# WORK REQUEST
Write out each line of the records that has "none" in it.

# Data entries
————

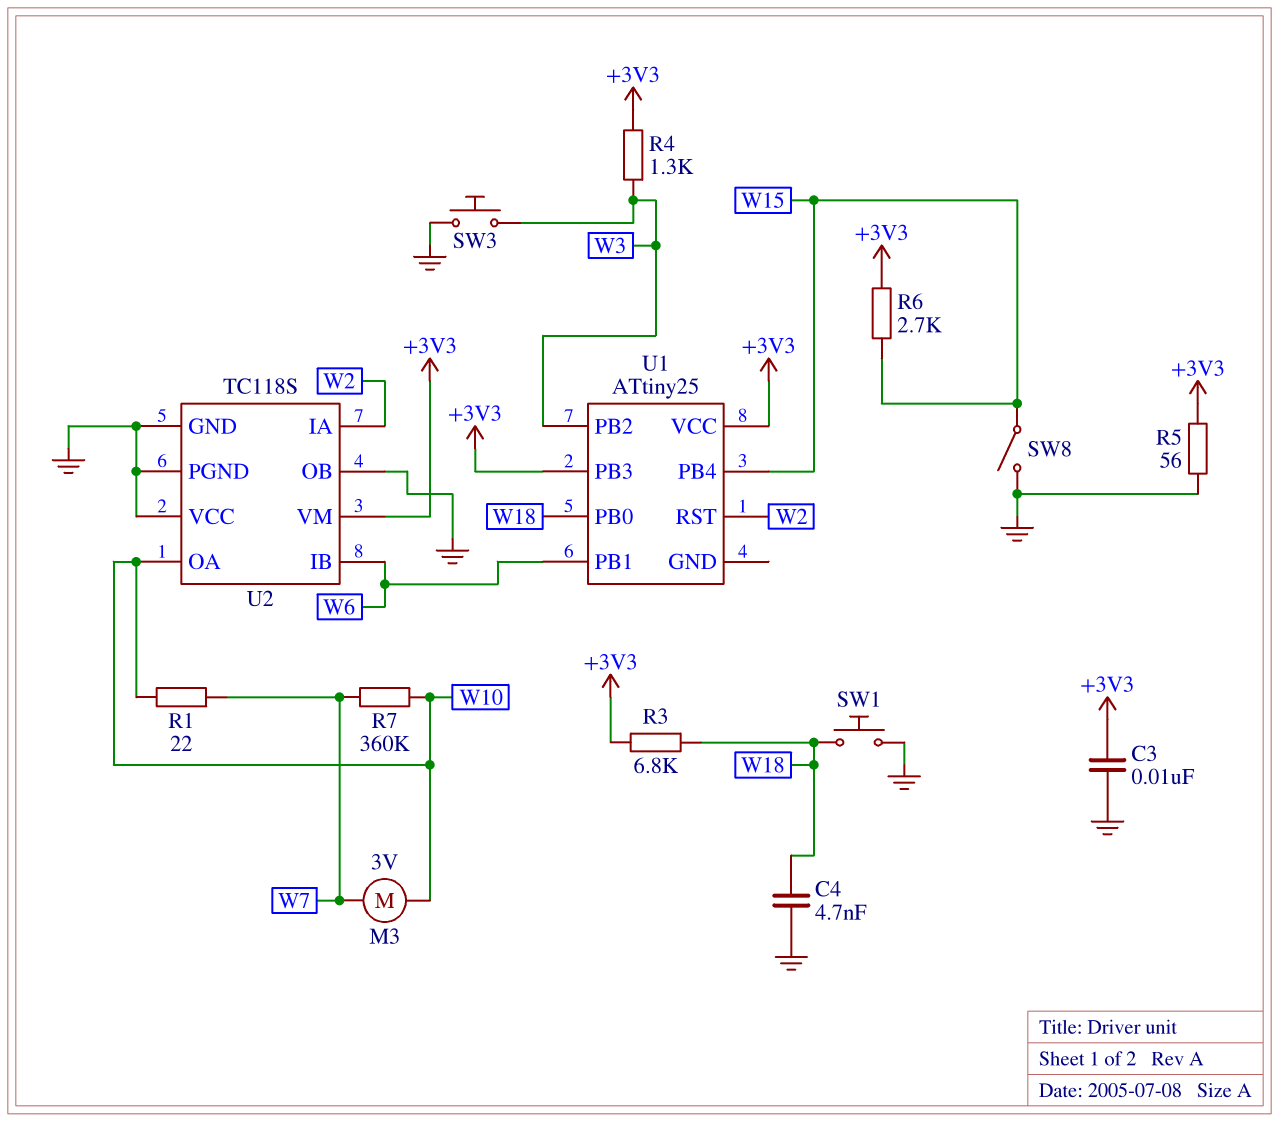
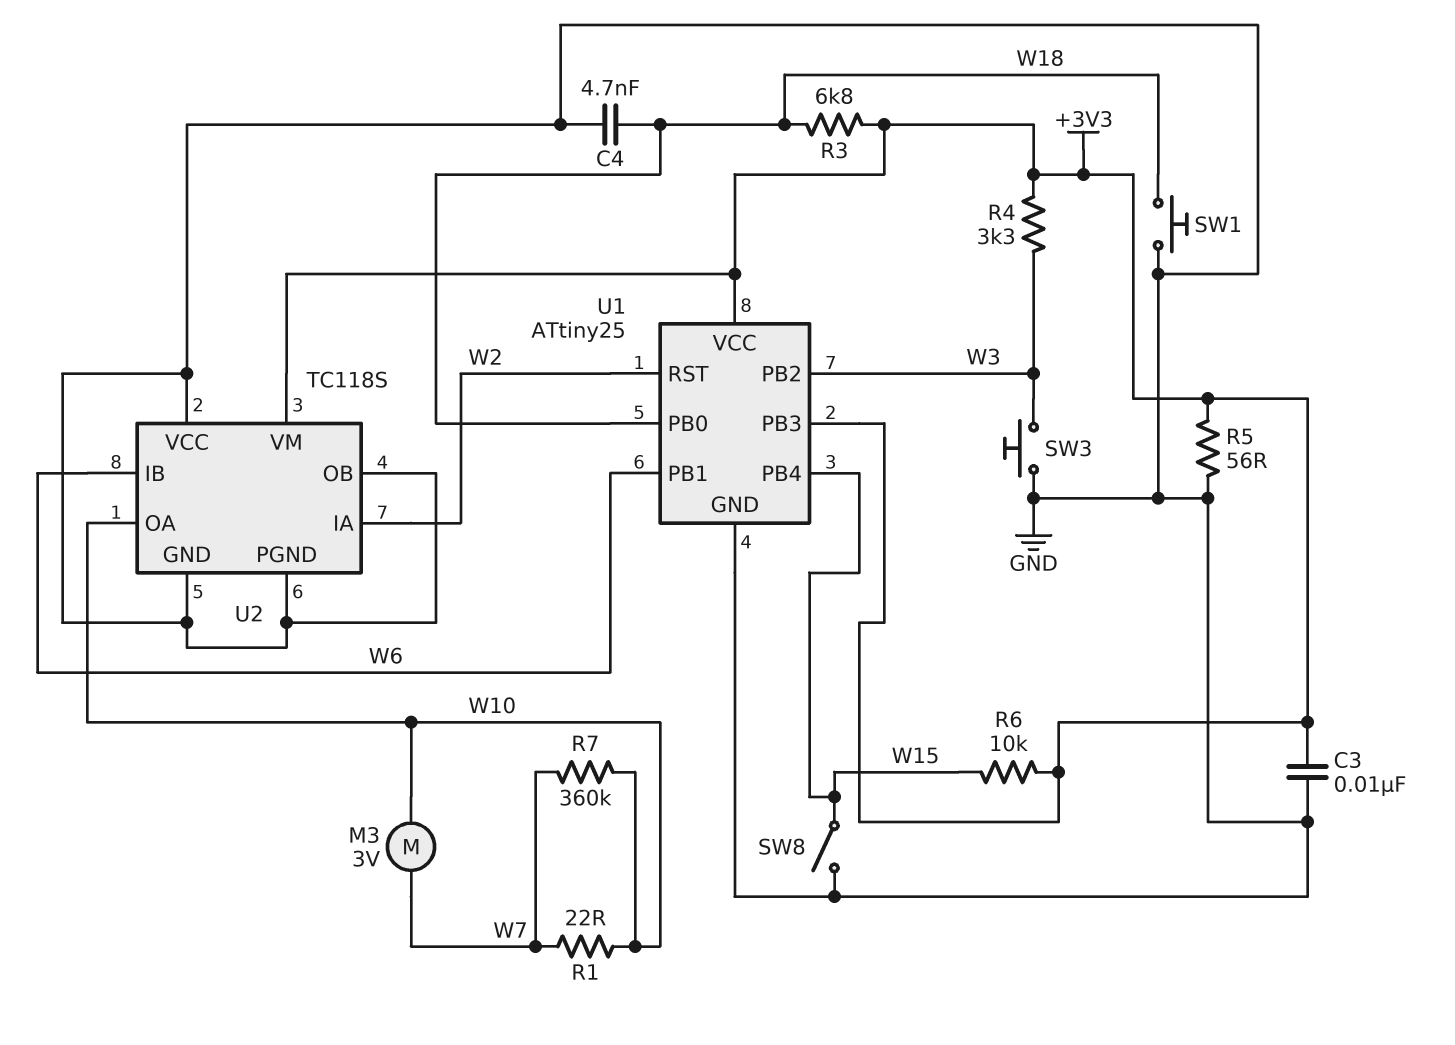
R4: 1.3k (+3V3, W3) -> 3.3k (+3V3, W3)
R6: 2.7k (+3V3, W15) -> 10k (+3V3, W15)
U1 pin GND: none -> GND

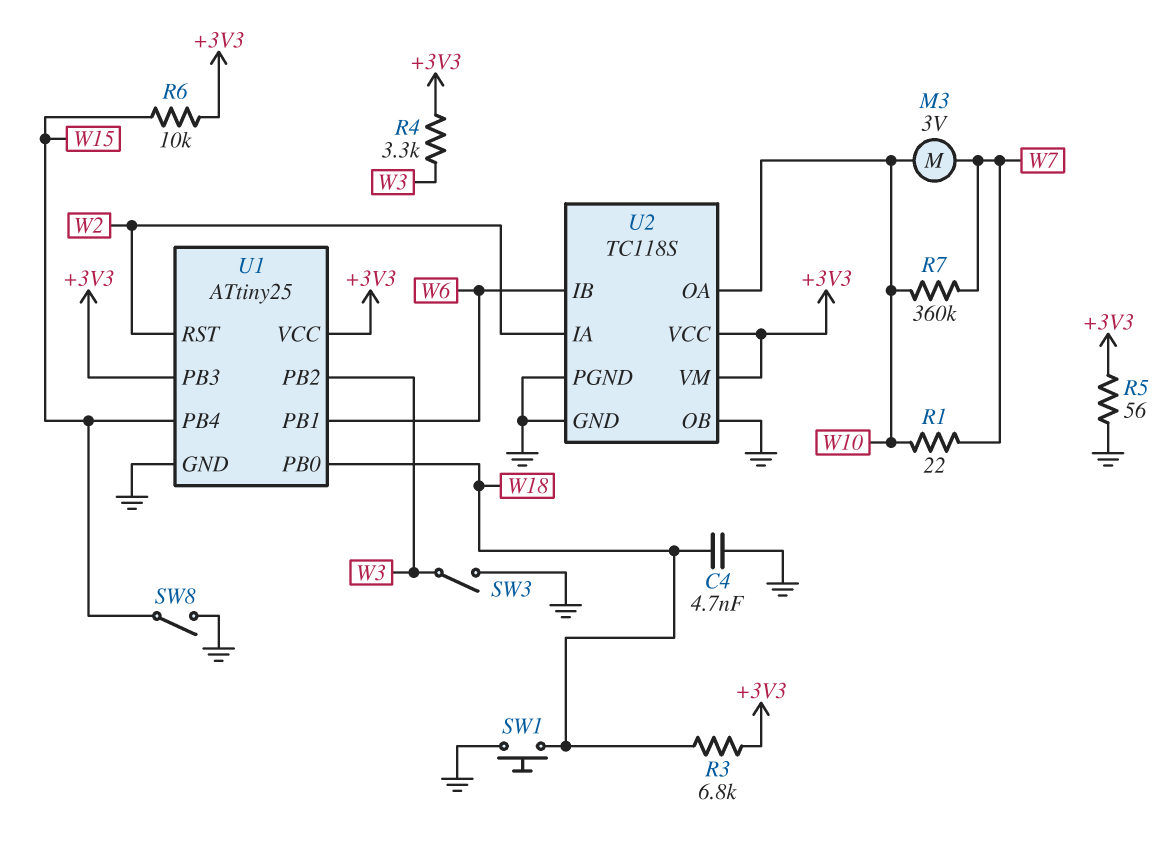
C3: 10nF (+3V3, GND) -> none
SW3: button (GND, W3) -> switch (GND, W3)
U2 pin VCC: GND -> +3V3

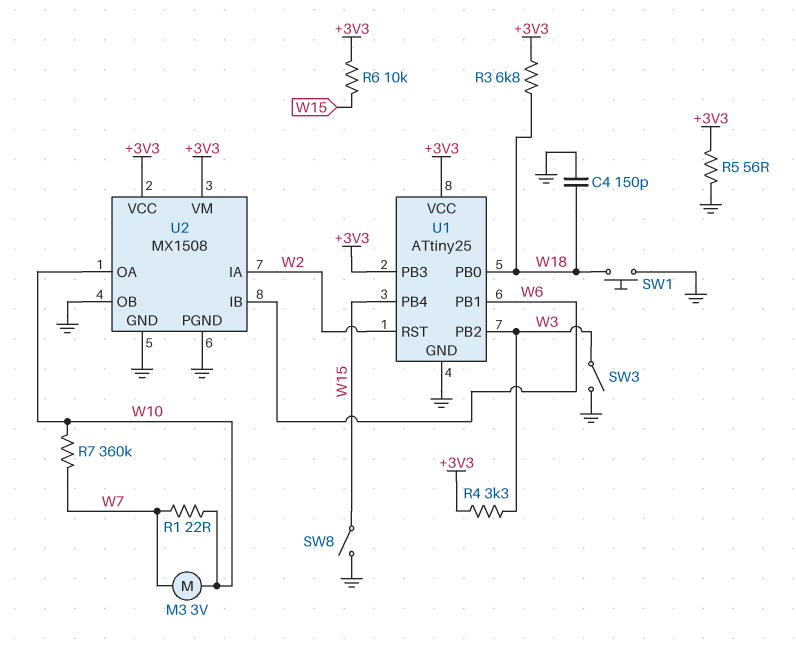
C4: 4.7nF (GND, W18) -> 150pF (GND, W18)
U2: TC118S -> MX1508

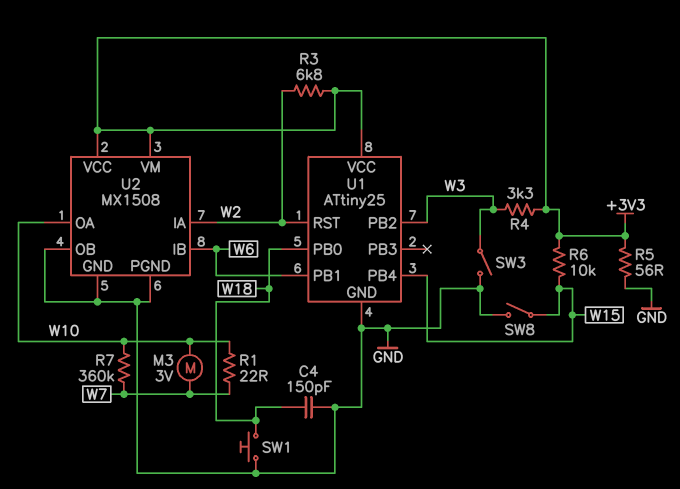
R3: 6.8k (+3V3, W18) -> 6.8k (+3V3, W2)
U1 pin PB3: +3V3 -> none

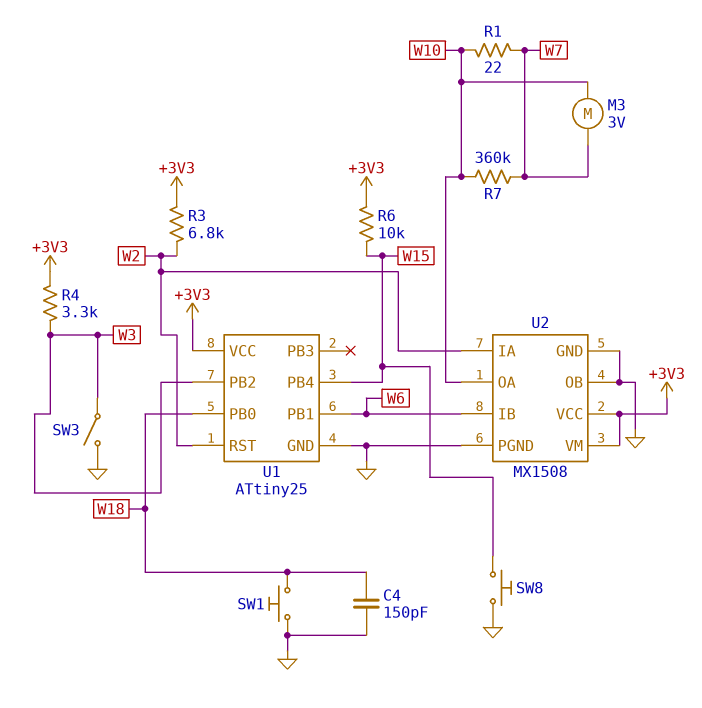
R5: 56 (+3V3, GND) -> none
SW8: switch (GND, W15) -> button (GND, W15)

————

# RESPONSE BOX
U1 pin GND: none -> GND
C3: 10nF (+3V3, GND) -> none
U1 pin PB3: +3V3 -> none
R5: 56 (+3V3, GND) -> none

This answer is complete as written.